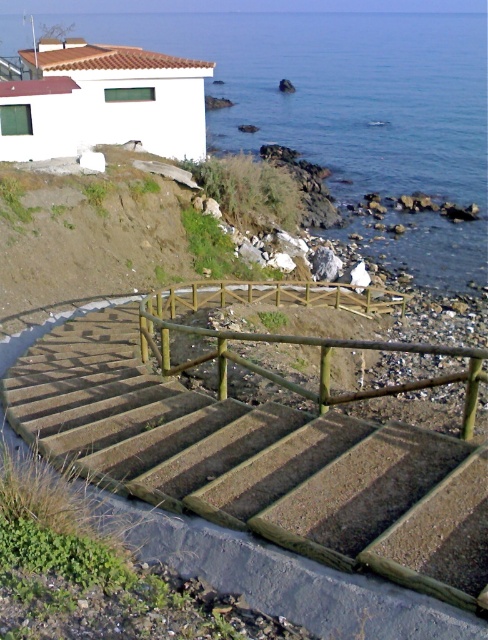
You are a hiker standing at the base of the staircase and want to reach the blue water at upper center. The wooden rail at center is blocking your path. Can you walk around it to reach the water?

The distance between the blue water at upper center and the wooden rail at center is 64.97 meters, so you can walk around the wooden rail at center to reach the blue water at upper center as there is enough space between them.

You are standing at the top of the curved staircase leading down to the sea. There is a point marked at coordinates point (286,579). Based on the scene description, where is this point located?

The point (286,579) is located on the concrete textured stairs at center.

You are a delivery person carrying a large box that is 3 meters wide. You need to navigate through the space between the concrete textured stairs at center and the wooden rail at center. Can your box fit through this space without touching either side?

The distance between the concrete textured stairs at center and the wooden rail at center is 2.75 meters. Since your box is 3 meters wide, it is wider than the available space. Therefore, the box cannot fit through the space between them without touching either side.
——
**Exercise objective**
Please repeat word for word the lines from the one containing "You are standing" through the final line, including both.

**Reply**
You are standing at the top of the curved staircase leading down to the sea. There is a point marked at coordinates point (286,579). Based on the scene description, where is this point located?

The point (286,579) is located on the concrete textured stairs at center.

You are a delivery person carrying a large box that is 3 meters wide. You need to navigate through the space between the concrete textured stairs at center and the wooden rail at center. Can your box fit through this space without touching either side?

The distance between the concrete textured stairs at center and the wooden rail at center is 2.75 meters. Since your box is 3 meters wide, it is wider than the available space. Therefore, the box cannot fit through the space between them without touching either side.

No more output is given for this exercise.